(Object change listings)
-*-
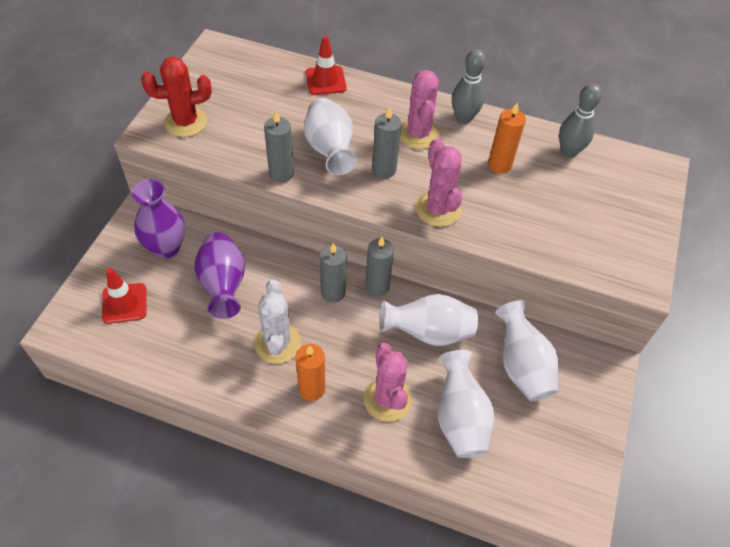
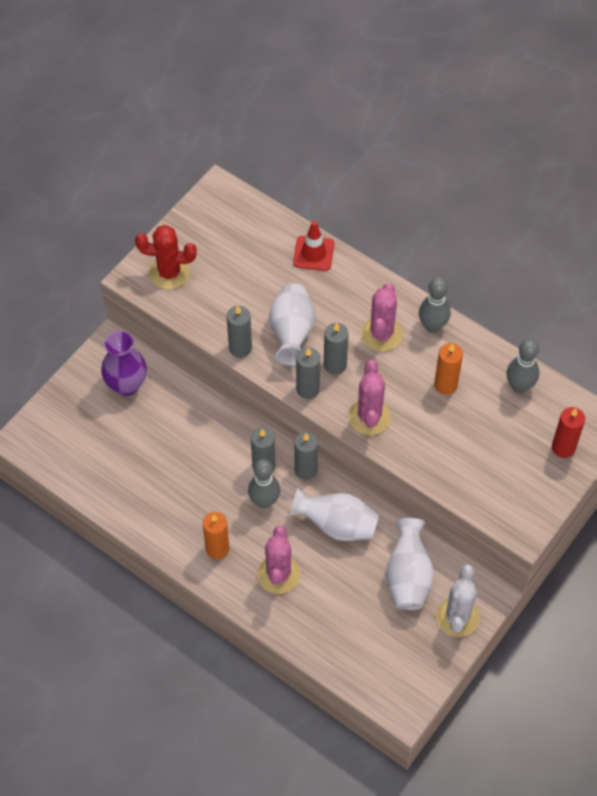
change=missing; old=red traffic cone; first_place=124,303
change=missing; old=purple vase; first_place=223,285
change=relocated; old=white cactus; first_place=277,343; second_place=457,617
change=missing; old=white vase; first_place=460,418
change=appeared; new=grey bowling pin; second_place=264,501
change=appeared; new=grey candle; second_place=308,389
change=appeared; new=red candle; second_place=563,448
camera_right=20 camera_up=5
-*-
* **Work request**: Take the entries above and set them down exactly, minus the pictures.

* **Your solution**:
change=missing; old=red traffic cone; first_place=124,303
change=missing; old=purple vase; first_place=223,285
change=relocated; old=white cactus; first_place=277,343; second_place=457,617
change=missing; old=white vase; first_place=460,418
change=appeared; new=grey bowling pin; second_place=264,501
change=appeared; new=grey candle; second_place=308,389
change=appeared; new=red candle; second_place=563,448
camera_right=20 camera_up=5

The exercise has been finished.